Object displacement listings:
*-*-*

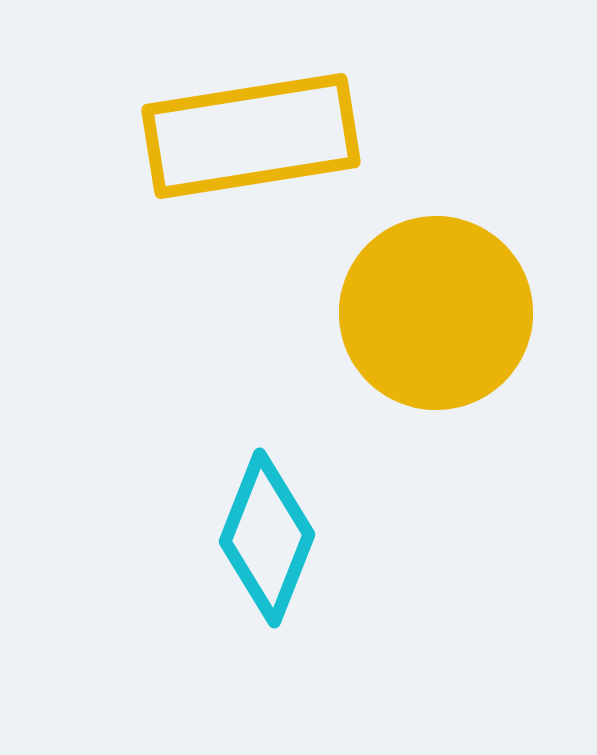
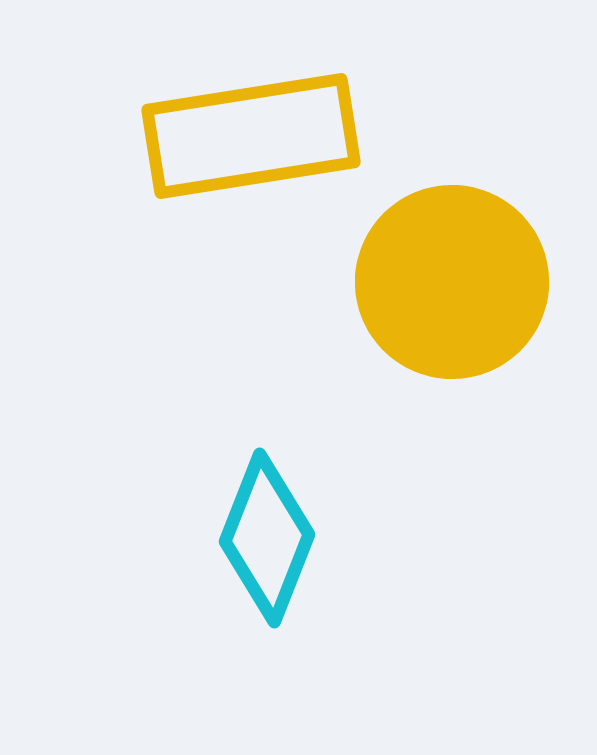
yellow circle: moved 16 px right, 31 px up
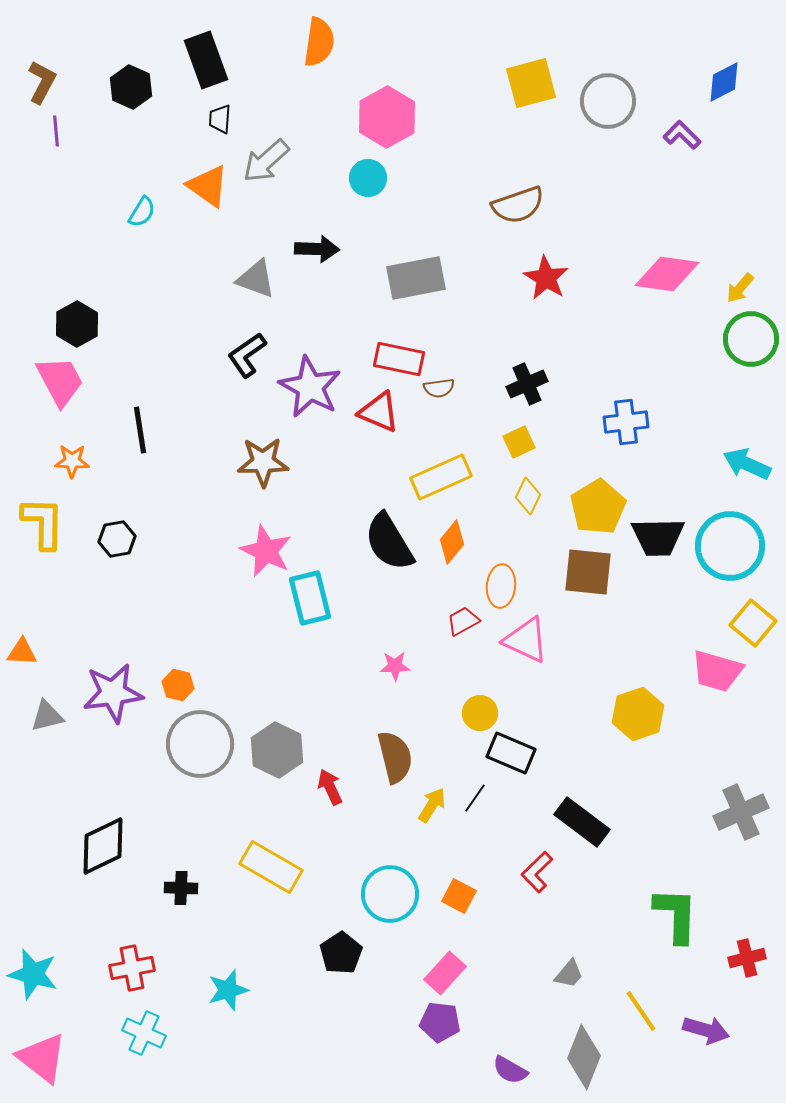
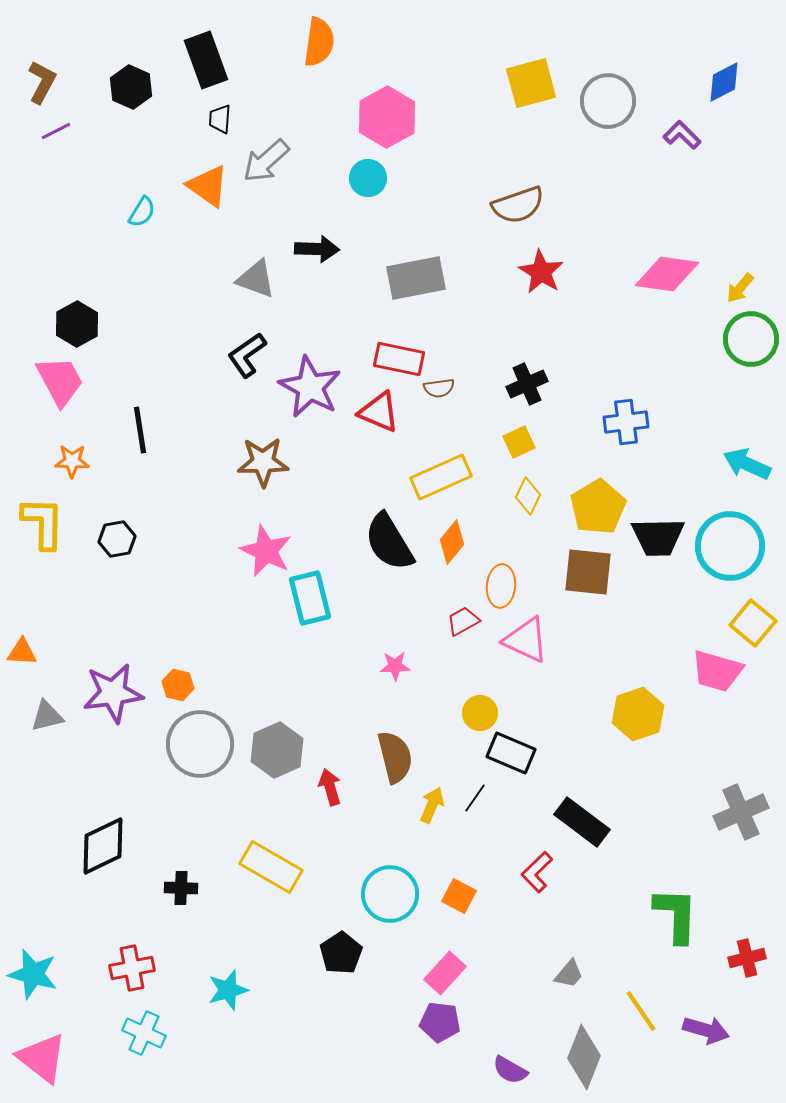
purple line at (56, 131): rotated 68 degrees clockwise
red star at (546, 278): moved 5 px left, 6 px up
gray hexagon at (277, 750): rotated 10 degrees clockwise
red arrow at (330, 787): rotated 9 degrees clockwise
yellow arrow at (432, 805): rotated 9 degrees counterclockwise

*-*-*

Required work:
Restate the data word for word, minus any images.

Exercise response:
yellow circle: moved 16 px right, 31 px up
purple line at (56, 131): rotated 68 degrees clockwise
red star at (546, 278): moved 5 px left, 6 px up
gray hexagon at (277, 750): rotated 10 degrees clockwise
red arrow at (330, 787): rotated 9 degrees clockwise
yellow arrow at (432, 805): rotated 9 degrees counterclockwise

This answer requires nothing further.